__Exercise instructions__.
Drop every image and restate the entries below word for word.

++++++++

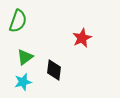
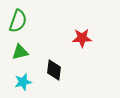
red star: rotated 24 degrees clockwise
green triangle: moved 5 px left, 5 px up; rotated 24 degrees clockwise
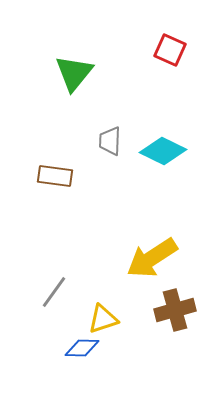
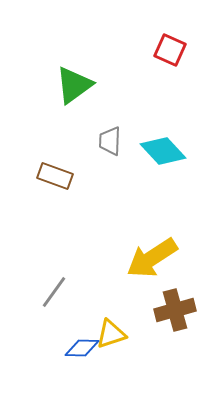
green triangle: moved 12 px down; rotated 15 degrees clockwise
cyan diamond: rotated 21 degrees clockwise
brown rectangle: rotated 12 degrees clockwise
yellow triangle: moved 8 px right, 15 px down
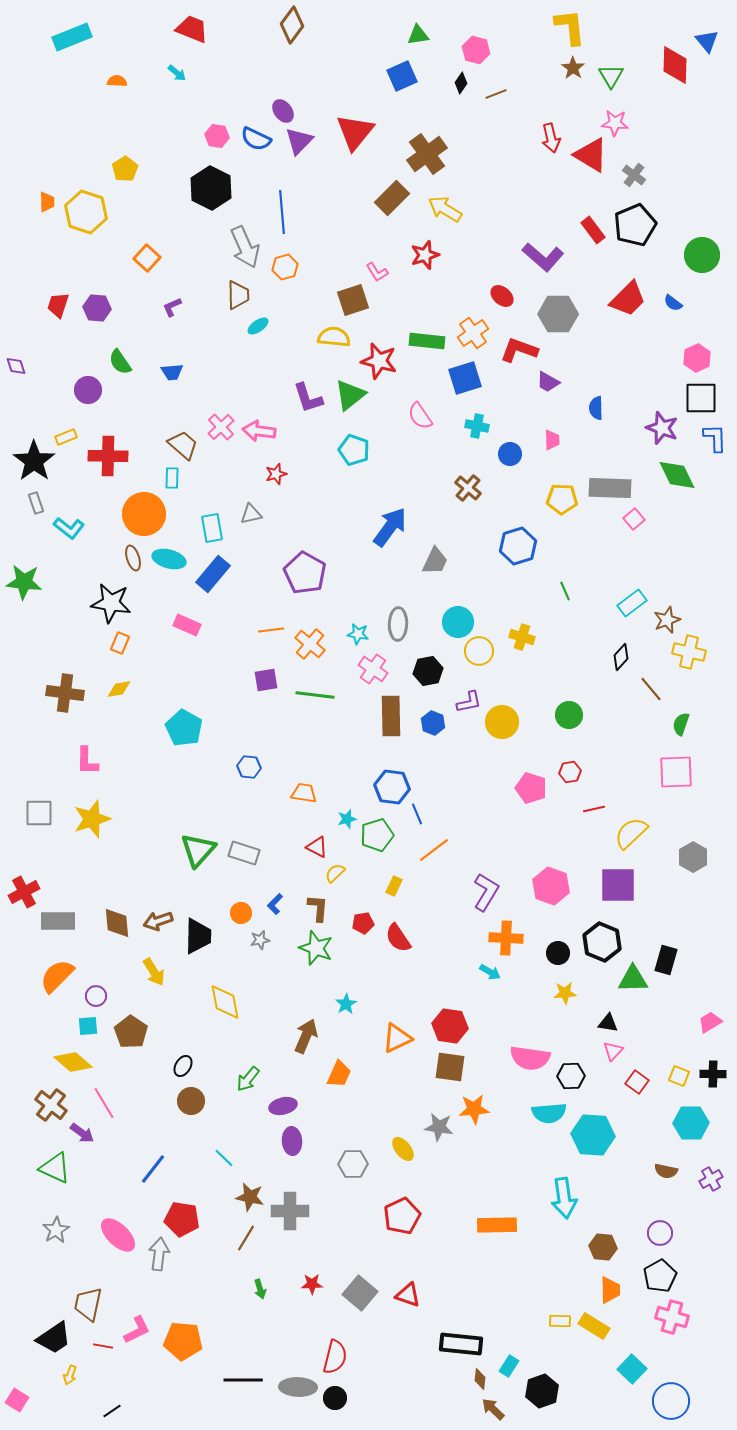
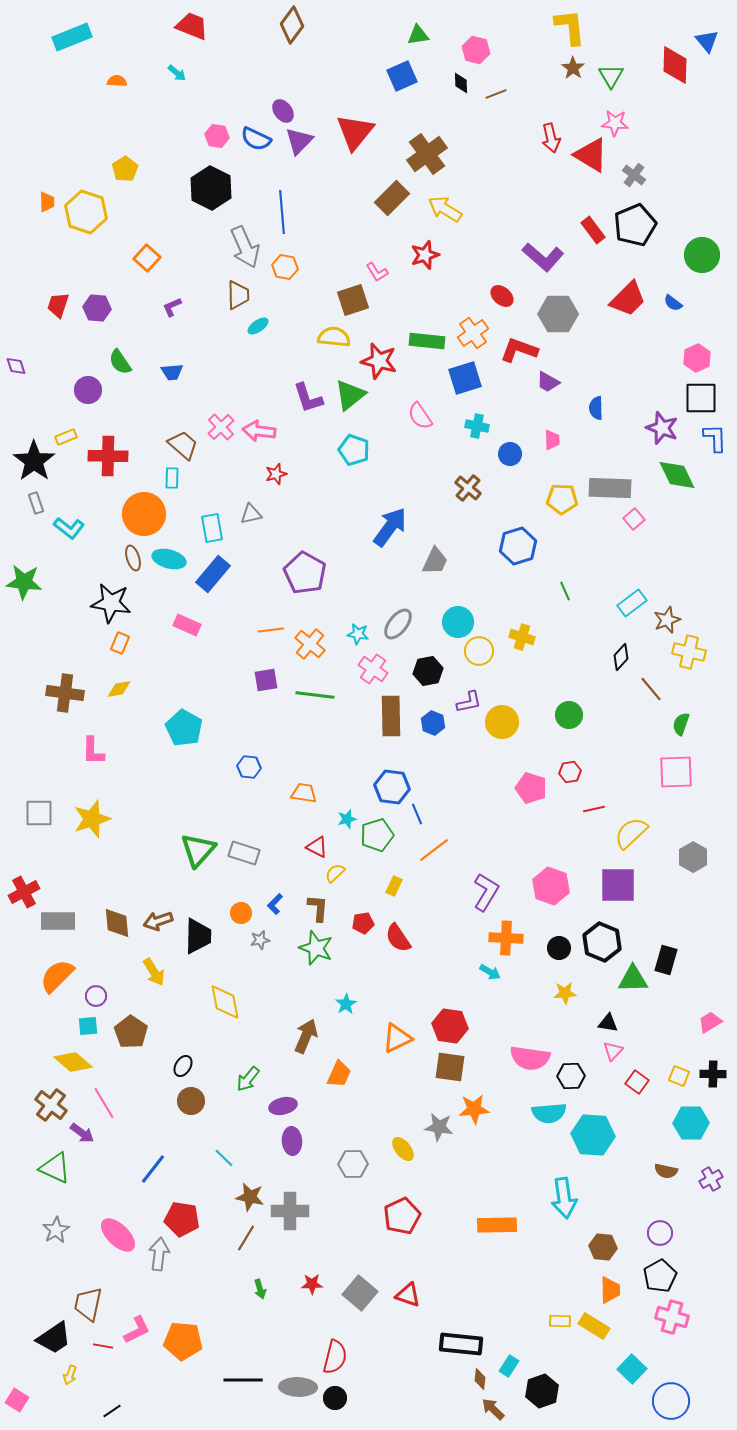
red trapezoid at (192, 29): moved 3 px up
black diamond at (461, 83): rotated 35 degrees counterclockwise
orange hexagon at (285, 267): rotated 25 degrees clockwise
gray ellipse at (398, 624): rotated 36 degrees clockwise
pink L-shape at (87, 761): moved 6 px right, 10 px up
black circle at (558, 953): moved 1 px right, 5 px up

++++++++

__Finished task__.
red star: rotated 24 degrees clockwise
green triangle: moved 5 px left, 5 px up; rotated 24 degrees clockwise
green triangle: moved 12 px down; rotated 15 degrees clockwise
cyan diamond: rotated 21 degrees clockwise
brown rectangle: rotated 12 degrees clockwise
yellow triangle: moved 8 px right, 15 px down
red trapezoid at (192, 29): moved 3 px up
black diamond at (461, 83): rotated 35 degrees counterclockwise
orange hexagon at (285, 267): rotated 25 degrees clockwise
gray ellipse at (398, 624): rotated 36 degrees clockwise
pink L-shape at (87, 761): moved 6 px right, 10 px up
black circle at (558, 953): moved 1 px right, 5 px up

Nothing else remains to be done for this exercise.